▸ **Data provided**:
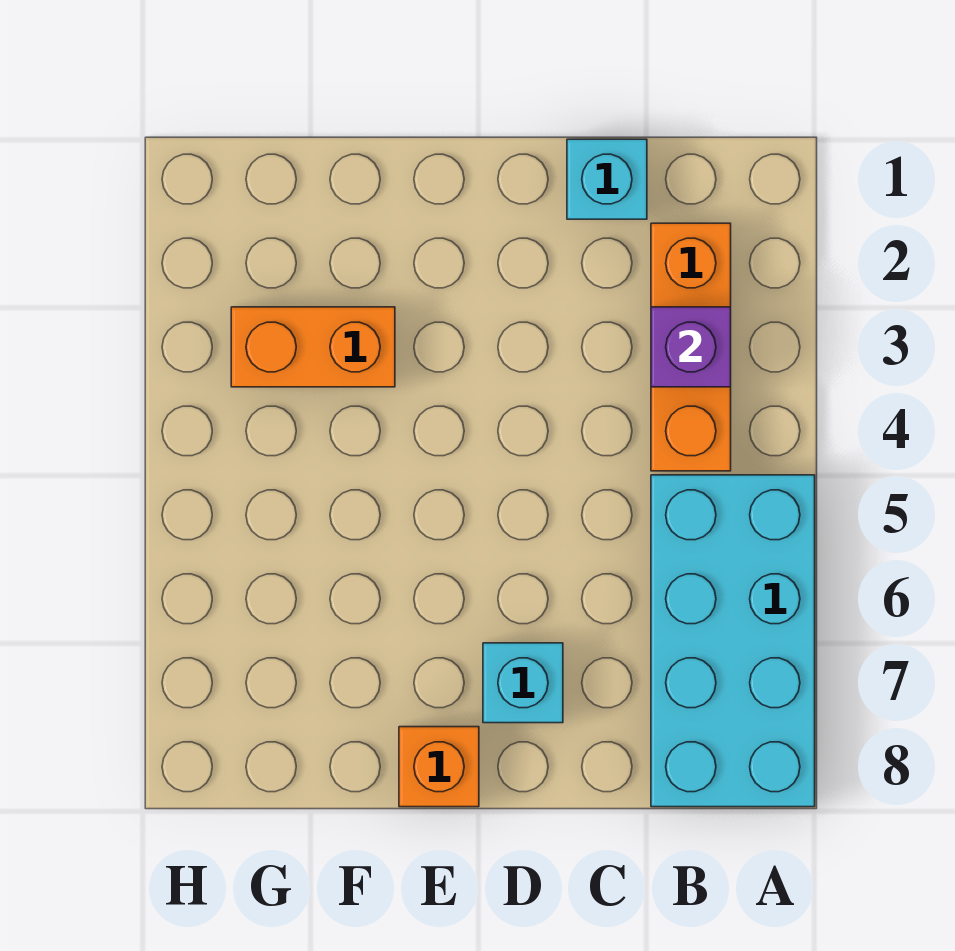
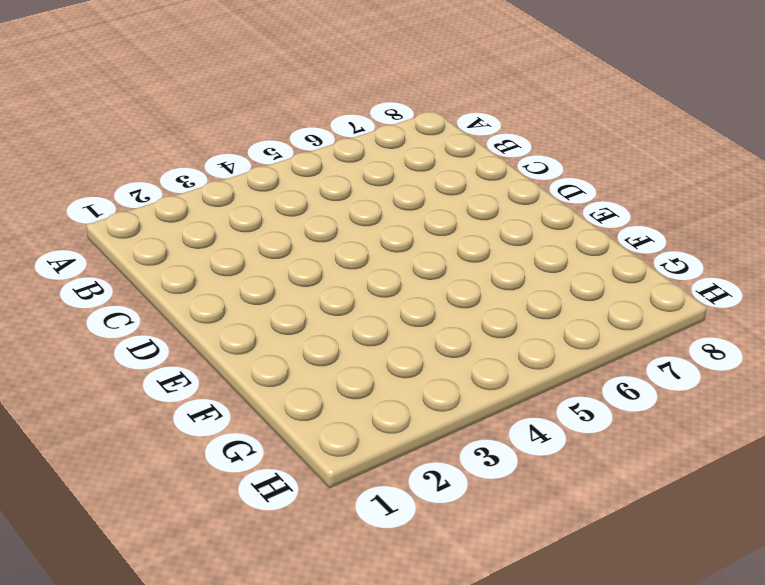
none -> cyan brick A5:B8 level 1
none -> orange brick B2:B4 level 1

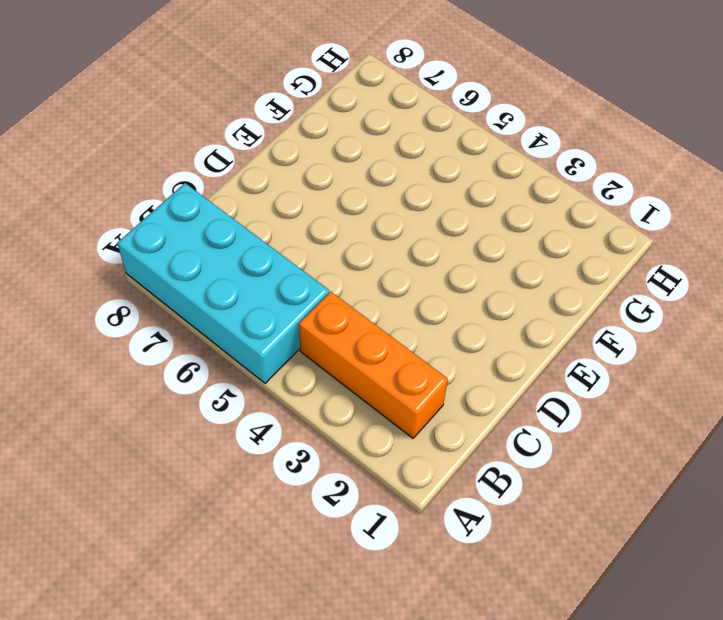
none -> cyan brick C1 level 1
none -> cyan brick D7 level 1

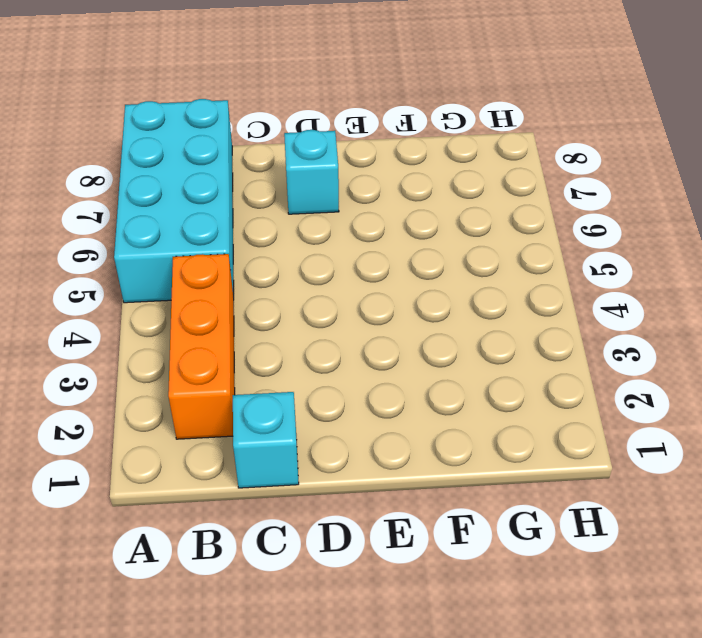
none -> orange brick E8 level 1
none -> orange brick F3:G3 level 1

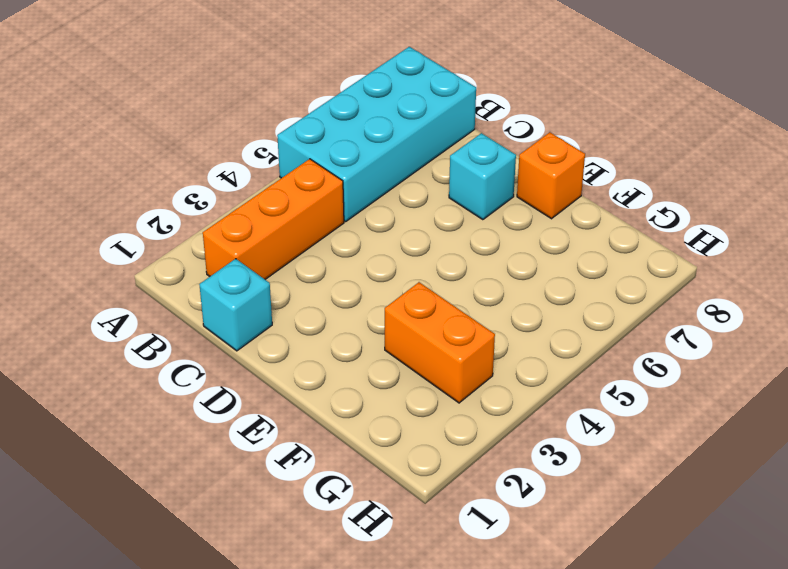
none -> purple brick B3 level 2

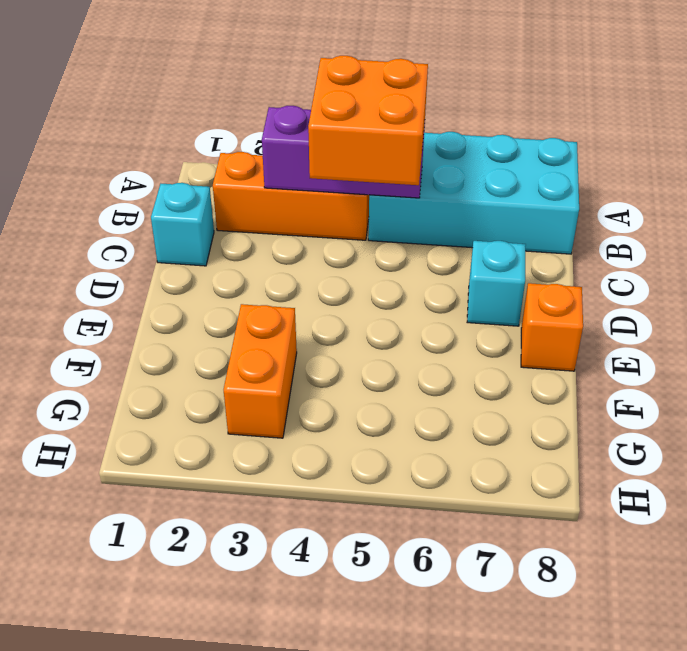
purple brick B3:B5 level 2 -> purple brick B3 level 2
orange brick B4:C5 level 3 -> none

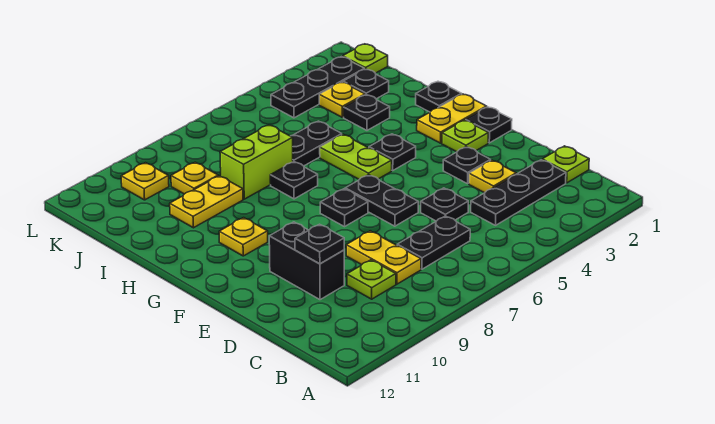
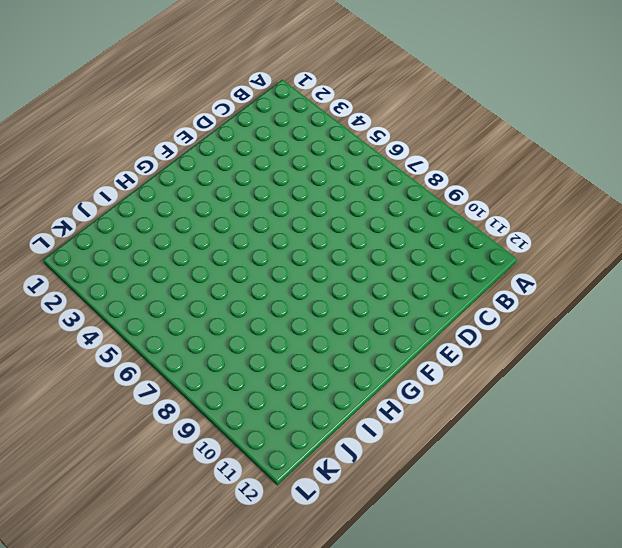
none -> lime plate C1 level 1
none -> black plate C2:C4 level 1
none -> black plate C6:C7 level 1
none -> yellow plate C8:D8 level 1

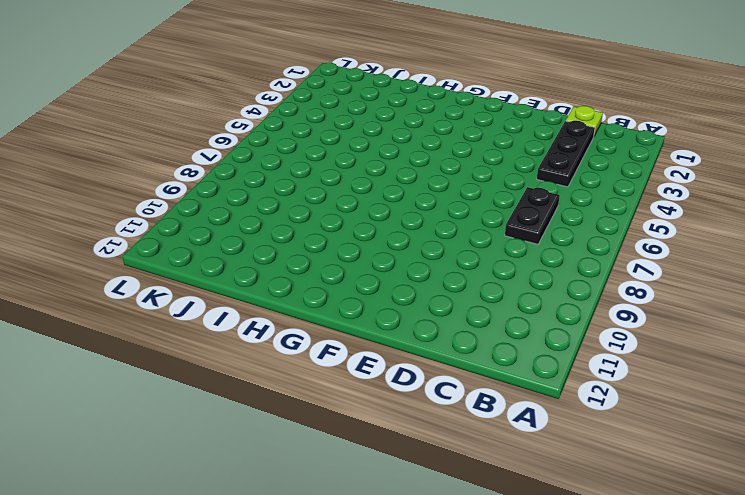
none -> yellow plate C8:D8 level 1
none -> lime plate C9 level 1
none -> yellow plate D3 level 1
none -> black plate D5 level 1

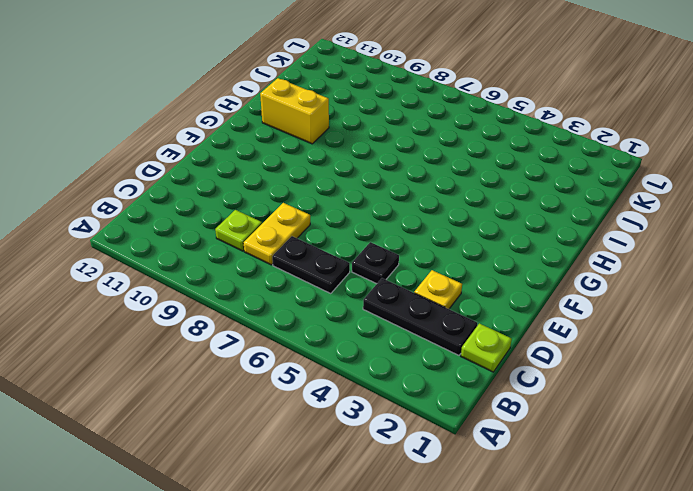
yellow brick H10:H11 level 1 -> none
none -> black brick D10:E10 level 1
none -> black plate E3 level 1
none -> black plate E6:F6 level 1
none -> black plate F1 level 1

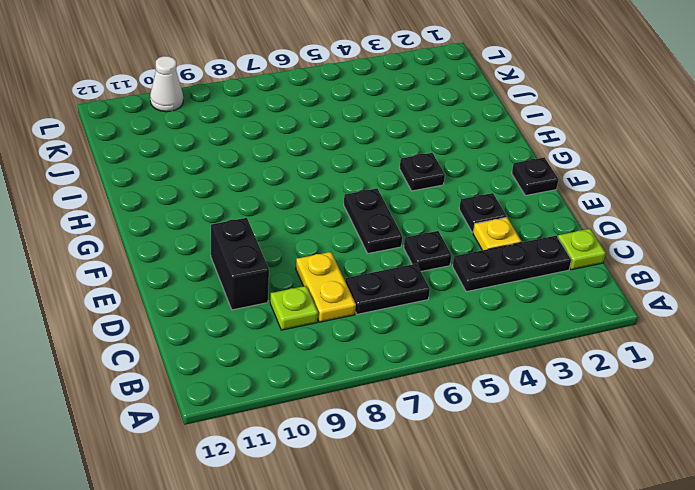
white cone L10 level 1 -> none
none -> lime plate F2 level 1
none -> black plate F7 level 1
none -> yellow plate G1:G2 level 1
none -> lime plate G5:H5 level 1

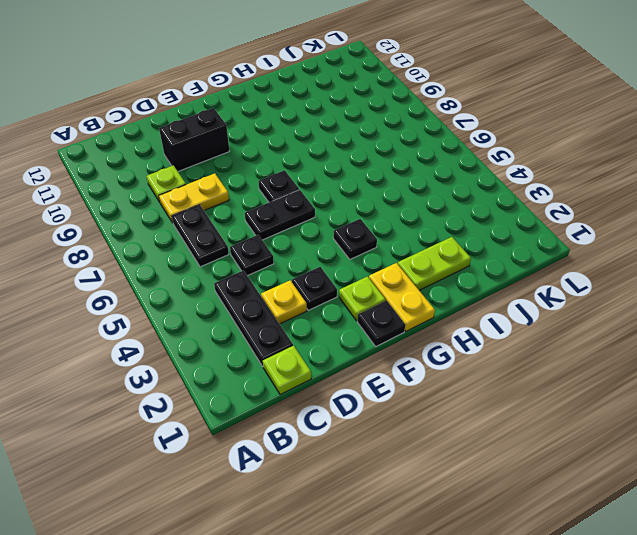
lime plate H2:I2 level 1 -> lime plate G5:H5 level 1
none -> yellow plate G10 level 1
none -> black plate H1 level 1
none -> black plate H7 level 1
none -> black plate I3 level 1

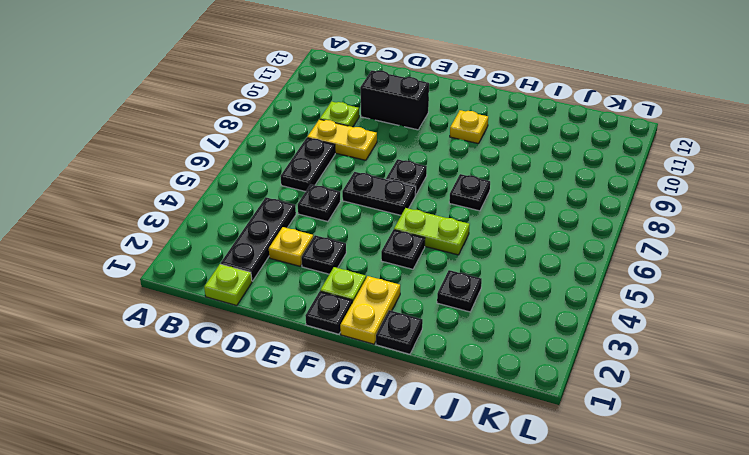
none -> black plate I5:I6 level 1
none -> lime brick I7:I8 level 1
none -> yellow plate I9:I10 level 1
none -> black plate J2 level 1

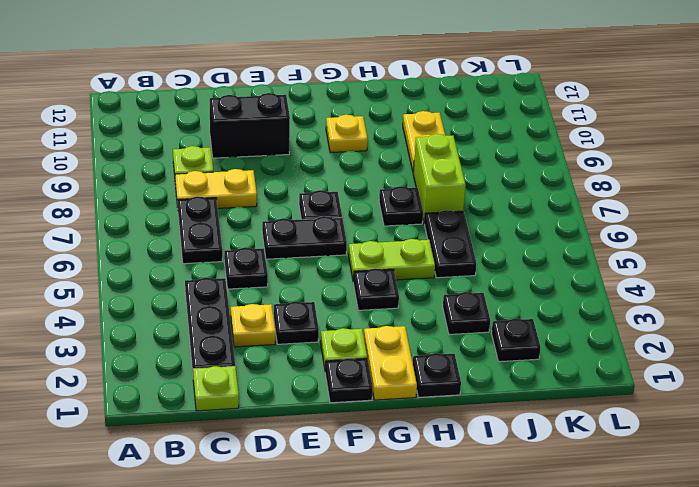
none -> yellow plate J3 level 1
none -> yellow plate J9 level 1
none -> lime plate K1 level 1
none -> black plate K2:K4 level 1

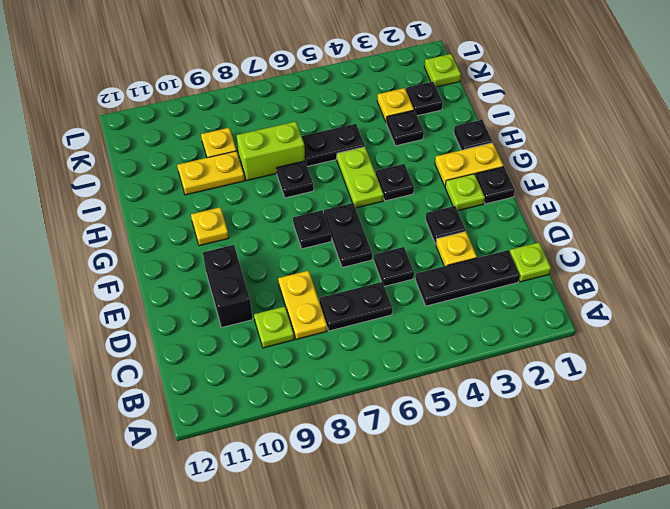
none -> black plate K2:K4 level 1
none -> yellow plate K10 level 1
none -> black plate D10 level 2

▸ **Goal of the exercise**:
Find every line in the records that contains the word "cyan"; copy those lines.

▸ **Answer to the exercise**:
none -> cyan brick A5:B8 level 1
none -> cyan brick C1 level 1
none -> cyan brick D7 level 1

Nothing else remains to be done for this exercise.